▸ How to complete this task
In your reply, reproduce every line of the data without any alteration.

── Extracted entries ──

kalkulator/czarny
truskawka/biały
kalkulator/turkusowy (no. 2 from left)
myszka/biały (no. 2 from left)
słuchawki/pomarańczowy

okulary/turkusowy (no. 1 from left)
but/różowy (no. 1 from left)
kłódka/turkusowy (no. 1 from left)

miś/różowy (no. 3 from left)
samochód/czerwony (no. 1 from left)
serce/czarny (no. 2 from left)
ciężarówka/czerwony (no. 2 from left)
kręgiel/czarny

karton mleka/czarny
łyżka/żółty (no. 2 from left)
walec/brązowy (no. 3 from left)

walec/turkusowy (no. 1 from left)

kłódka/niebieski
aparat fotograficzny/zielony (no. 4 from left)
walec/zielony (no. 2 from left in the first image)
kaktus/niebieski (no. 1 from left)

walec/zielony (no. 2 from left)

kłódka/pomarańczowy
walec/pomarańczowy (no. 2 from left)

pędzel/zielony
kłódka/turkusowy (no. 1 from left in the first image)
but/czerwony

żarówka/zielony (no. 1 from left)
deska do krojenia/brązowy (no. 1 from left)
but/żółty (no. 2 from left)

───

▸ Response
kalkulator/czarny
truskawka/biały
kalkulator/turkusowy (no. 2 from left)
myszka/biały (no. 2 from left)
słuchawki/pomarańczowy

okulary/turkusowy (no. 1 from left)
but/różowy (no. 1 from left)
kłódka/turkusowy (no. 1 from left)

miś/różowy (no. 3 from left)
samochód/czerwony (no. 1 from left)
serce/czarny (no. 2 from left)
ciężarówka/czerwony (no. 2 from left)
kręgiel/czarny

karton mleka/czarny
łyżka/żółty (no. 2 from left)
walec/brązowy (no. 3 from left)

walec/turkusowy (no. 1 from left)

kłódka/niebieski
aparat fotograficzny/zielony (no. 4 from left)
walec/zielony (no. 2 from left in the first image)
kaktus/niebieski (no. 1 from left)

walec/zielony (no. 2 from left)

kłódka/pomarańczowy
walec/pomarańczowy (no. 2 from left)

pędzel/zielony
kłódka/turkusowy (no. 1 from left in the first image)
but/czerwony

żarówka/zielony (no. 1 from left)
deska do krojenia/brązowy (no. 1 from left)
but/żółty (no. 2 from left)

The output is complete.